■ **The problem**
Switch every "\key bes \major" in the records below to "\key f \major" and leave everything else unchanged. Give the notation only, without the pictures.

■ **Collected data entries**

+ + + + +

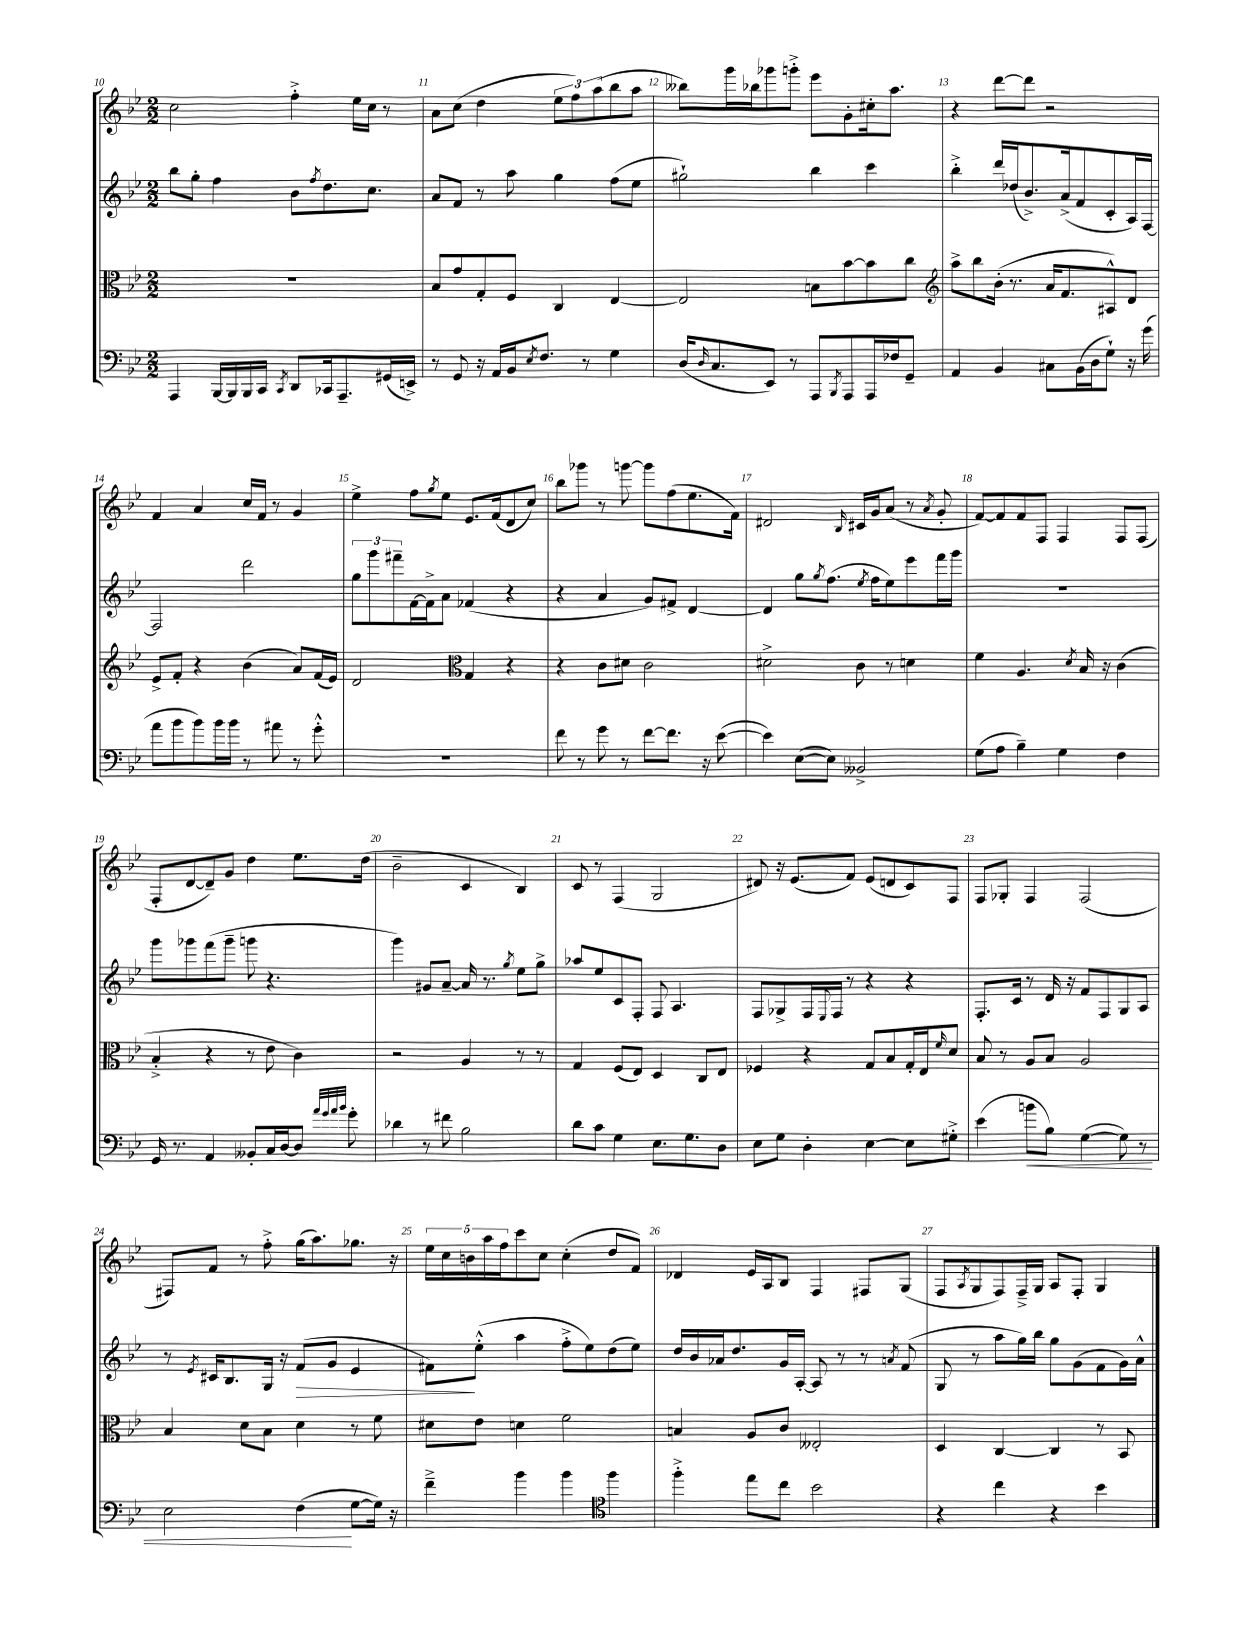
<<
\new StaffGroup <<
\new Staff = "s0" {
    \clef treble \key bes \major \numericTimeSignature \time 2/2
    c''2 f''4-.-> ees''16 c''16 r8 |
    a'8 c''8( d''4 \tuplet 3/2 { ees''8 f''8) a''8( } bes''8 a''8 |
    beses''8) g'''16 bes''16 ges'''8 g'''8-.-> ees'''8 g'8-. cis''16-. a''8. |
    r4 d'''8~ d'''8 r2 |
    f'4 a'4 c''16 f'16 r8 g'4 |
    ees''4-> f''8 \acciaccatura { g''8 } ees''8 ees'8. f'16( d'8 c''8) |
    bes''8 ges'''8 r8 g'''8~ g'''8 f''8( ees''8. f'16) |
    dis'2 \grace { bes16 } cis'16 g'16 a'8( r8 \acciaccatura { a'8 } g'8-. |
    f'8~) f'8 f'8 f8 f4 f8 f8( |
    f8-. d'8~ d'8--) g'8 d''4 ees''8. d''16( |
    bes'2-- c'4 bes4) |
    c'8 r8 f4( g2 |
    dis'8) r16 ees'8.( f'8) ees'8( d'8 c'8) f8 |
    f8 ges8-. f4 f2( |
    fis8) f'8 r8 f''8-.-> g''16( a''8.) ges''8. r16 |
    \tuplet 5/4 { ees''16 c''16 b'16 a''16 f''16 } c'''8 c''8 c''4-.( d''8 f'8) |
    des'4 ees'16 a16 bes8 f4 fis8 g8( |
    f8 \acciaccatura { a8 } g8 f8) f16---> g16 a8 f8-. g4 \bar "|." |
}
\new Staff = "s1" {
    \clef treble \key bes \major \numericTimeSignature \time 2/2
    bes''8 g''8-. f''4 bes'8 \acciaccatura { f''8 } d''8. c''8. |
    a'8 f'8 r8 a''8 g''4 f''8( ees''8 |
    gis''2-!) bes''4 c'''4 |
    bes''4-.-> d'''16 des''16( bes'8.->) a'16->( f'8 c'8-. a16) f16~ |
    f2 d'''2 |
    \tuplet 3/2 { g''8 g'''8 fis'''8-- } f'16~ f'16-> a'8 fes'4( r4 |
    r4 a'4 g'8) fis'8-> d'4~ |
    d'4 g''8 \acciaccatura { g''8 } f''8.( \acciaccatura { ees''8 } f''16 ees''8) ees'''8 f'''16 g'''16 |
    R1 |
    g'''8 ges'''8 f'''8( ges'''8-- g'''8 r4. |
    g'''4) gis'8 a'8~-- a'16 r8. \acciaccatura { g''8 } ees''8 g''8-> |
    aes''8 ees''8 c'8 f8-. f8 a4. |
    f8 ges8-> f16 \appoggiatura { ees8 } f16 r8 r4 r4 |
    f8.-. c'16 r8 d'16 r16 f'8 f8 g8 a8 |
    r8 \acciaccatura { ees'8 } cis'16 bes8. g16 r16 f'8\>( g'8 ees'4 |
    fis'8\!) ees''8-.-^( a''4 f''8-.-> ees''8) d''8( ees''8) |
    d''16 bes'16 aes'16 d''8. g'16 a16~-. a8 r8 r8 \acciaccatura { a'8 } f'8( |
    g8 r8 a''8 g''16) bes''16 g''8 g'8( f'8 g'16) a'16-^ \bar "|." |
}
\new Staff = "s2" {
    \clef alto \key bes \major \numericTimeSignature \time 2/2
    R1 |
    bes8 g'8 g8-. f8 c4 ees4~ |
    ees2 b8 bes'8~ bes'8 c''8 |
    \clef treble a''8-> bes''8 bes'16-.( r8. a'16 f'8. ais8-^) d'8 |
    ees'8-> f'8-. r4 bes'4( a'8) f'16( ees'16) |
    d'2 \clef alto g4 r4 |
    r4 c'8 dis'8 c'2 |
    dis'2-> c'8 r8 d'4 |
    f'4 a4. \acciaccatura { d'8 } bes16 r16 c'4( |
    bes4-.-> r4 r8 ees'8 c'4) |
    r2 a4 r8 r8 |
    g4 f8( ees8) d4 c8 ees8 |
    fes4 r4 g8 bes8 g16-. ees16 \grace { f'16 } d'8 |
    bes8 r8 a8 bes8 a2 |
    bes4 d'8 bes8 d'4 r8 f'8 |
    dis'8 ees'8 d'4 f'2 |
    b4 a8 c'8 eeses2-. |
    d4 c4~ c4 r8 bes,8 \bar "|." |
}
\new Staff = "s3" {
    \clef bass \key bes \major \numericTimeSignature \time 2/2
    a,,4 bes,,16~ bes,,16 bes,,16 c,16 \acciaccatura { c,8 } d,8 ces,16 a,,8.-- gis,16( e,16->) |
    r8 g,8 r16 a,16 bes,16 \acciaccatura { ees8 } f8. r8 g4 |
    d16( \grace { d16 } c8. ees,8) r8 a,,8 \acciaccatura { bes,,8 } a,,8 a,,16 fes16 g,8-- |
    a,4 bes,4 cis8 bes,16( d16 g8-!) r16 g'16( |
    a'8 bes'8 bes'8) bes'16 bes'16 r8 ais'8 r8 g'8-.-^ |
    R1 |
    f'8 r8 g'8 r8 f'8~ f'8. r16 ees'8~( |
    ees'4) ees8~( ees8) beses,2-> |
    g8( a8 bes4--) g4 f4 |
    g,16 r8. a,4 beses,8-. c16 d16~ d8 \grace { a'32 g'32 a'32 bes'32 } g'8-. |
    des'4 r8 fis'8 bes2 |
    d'8 c'8 g4 ees8. g8. d8 |
    ees8 g8 d4-. ees4~ ees8 gis8-.-> |
    ees'4( b'8\< bes8) g4~( g8) r8 |
    ees2 f4\!( g8~ g16) r16 |
    f'4---> bes'4 bes'4 \clef tenor f''4 |
    f''4-.-> ees''8 c''8 bes'2 |
    r4 c''4 r4 bes'4 \bar "|." |
}
>>
>>
\layout { \context { \Score currentBarNumber = #10 \override BarNumber.break-visibility = ##(#f #t #t) barNumberVisibility = #all-bar-numbers-visible } }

+ + + + +

■ **The reply**
<<
\new StaffGroup <<
\new Staff = "s0" {
    \clef treble \key f \major \numericTimeSignature \time 2/2
    c''2 f''4-.-> ees''16 c''16 r8 |
    a'8 c''8( d''4 \tuplet 3/2 { ees''8 f''8) a''8( } bes''8 a''8 |
    beses''8) g'''16 bes''16 ges'''8 g'''8-.-> ees'''8 g'8-. cis''16-. a''8. |
    r4 d'''8~ d'''8 r2 |
    f'4 a'4 c''16 f'16 r8 g'4 |
    ees''4-> f''8 \acciaccatura { g''8 } ees''8 ees'8. f'16( d'8 c''8) |
    bes''8 ges'''8 r8 g'''8~ g'''8 f''8( ees''8. f'16) |
    dis'2 \grace { bes16 } cis'16 g'16 a'8( r8 \acciaccatura { a'8 } g'8-. |
    f'8~) f'8 f'8 f8 f4 f8 f8( |
    f8-. d'8~ d'8--) g'8 d''4 ees''8. d''16( |
    bes'2-- c'4 bes4) |
    c'8 r8 f4( g2 |
    dis'8) r16 ees'8.( f'8) ees'8( d'8 c'8) f8 |
    f8 ges8-. f4 f2( |
    fis8) f'8 r8 f''8-.-> g''16( a''8.) ges''8. r16 |
    \tuplet 5/4 { ees''16 c''16 b'16 a''16 f''16 } c'''8 c''8 c''4-.( d''8 f'8) |
    des'4 ees'16 a16 bes8 f4 fis8 g8( |
    f8 \acciaccatura { a8 } g8 f8) f16---> g16 a8 f8-. g4 \bar "|." |
}
\new Staff = "s1" {
    \clef treble \key f \major \numericTimeSignature \time 2/2
    bes''8 g''8-. f''4 bes'8 \acciaccatura { f''8 } d''8. c''8. |
    a'8 f'8 r8 a''8 g''4 f''8( ees''8 |
    gis''2-!) bes''4 c'''4 |
    bes''4-.-> d'''16 des''16( bes'8.->) a'16->( f'8 c'8-. a16) f16~ |
    f2 d'''2 |
    \tuplet 3/2 { g''8 g'''8 fis'''8-- } f'16~ f'16-> a'8 fes'4( r4 |
    r4 a'4 g'8) fis'8-> d'4~ |
    d'4 g''8 \acciaccatura { g''8 } f''8.( \acciaccatura { ees''8 } f''16 ees''8) ees'''8 f'''16 g'''16 |
    R1 |
    g'''8 ges'''8 f'''8( ges'''8-- g'''8 r4. |
    g'''4) gis'8 a'8~-- a'16 r8. \acciaccatura { g''8 } ees''8 g''8-> |
    aes''8 ees''8 c'8 f8-. f8 a4. |
    f8 ges8-> f16 \appoggiatura { ees8 } f16 r8 r4 r4 |
    f8.-. c'16 r8 d'16 r16 f'8 f8 g8 a8 |
    r8 \acciaccatura { ees'8 } cis'16 bes8. g16 r16 f'8\>( g'8 ees'4 |
    fis'8\!) ees''8-.-^( a''4 f''8-.-> ees''8) d''8( ees''8) |
    d''16 bes'16 aes'16 d''8. g'16 a16~-. a8 r8 r8 \acciaccatura { a'8 } f'8( |
    g8 r8 a''8 g''16) bes''16 g''8 g'8( f'8 g'16) a'16-^ \bar "|." |
}
\new Staff = "s2" {
    \clef alto \key f \major \numericTimeSignature \time 2/2
    R1 |
    bes8 g'8 g8-. f8 c4 ees4~ |
    ees2 b8 bes'8~ bes'8 c''8 |
    \clef treble a''8-> bes''8 bes'16-.( r8. a'16 f'8. ais8-^) d'8 |
    ees'8-> f'8-. r4 bes'4( a'8) f'16( ees'16) |
    d'2 \clef alto g4 r4 |
    r4 c'8 dis'8 c'2 |
    dis'2-> c'8 r8 d'4 |
    f'4 a4. \acciaccatura { d'8 } bes16 r16 c'4( |
    bes4-.-> r4 r8 ees'8 c'4) |
    r2 a4 r8 r8 |
    g4 f8( ees8) d4 c8 ees8 |
    fes4 r4 g8 bes8 g16-. ees16 \grace { f'16 } d'8 |
    bes8 r8 a8 bes8 a2 |
    bes4 d'8 bes8 d'4 r8 f'8 |
    dis'8 ees'8 d'4 f'2 |
    b4 a8 c'8 eeses2-. |
    d4 c4~ c4 r8 bes,8 \bar "|." |
}
\new Staff = "s3" {
    \clef bass \key f \major \numericTimeSignature \time 2/2
    a,,4 bes,,16~ bes,,16 bes,,16 c,16 \acciaccatura { c,8 } d,8 ces,16 a,,8.-- gis,16( e,16->) |
    r8 g,8 r16 a,16 bes,16 \acciaccatura { ees8 } f8. r8 g4 |
    d16( \grace { d16 } c8. ees,8) r8 a,,8 \acciaccatura { bes,,8 } a,,8 a,,16 fes16 g,8-- |
    a,4 bes,4 cis8 bes,16( d16 g8-!) r16 g'16( |
    a'8 bes'8 bes'8) bes'16 bes'16 r8 ais'8 r8 g'8-.-^ |
    R1 |
    f'8 r8 g'8 r8 f'8~ f'8. r16 ees'8~( |
    ees'4) ees8~( ees8) beses,2-> |
    g8( a8 bes4--) g4 f4 |
    g,16 r8. a,4 beses,8-. c16 d16~ d8 \grace { a'32 g'32 a'32 bes'32 } g'8-. |
    des'4 r8 fis'8 bes2 |
    d'8 c'8 g4 ees8. g8. d8 |
    ees8 g8 d4-. ees4~ ees8 gis8-.-> |
    ees'4( b'8\< bes8) g4~( g8) r8 |
    ees2 f4\!( g8~ g16) r16 |
    f'4---> bes'4 bes'4 \clef tenor f''4 |
    f''4-.-> ees''8 c''8 bes'2 |
    r4 c''4 r4 bes'4 \bar "|." |
}
>>
>>
\layout { \context { \Score currentBarNumber = #10 \override BarNumber.break-visibility = ##(#f #t #t) barNumberVisibility = #all-bar-numbers-visible } }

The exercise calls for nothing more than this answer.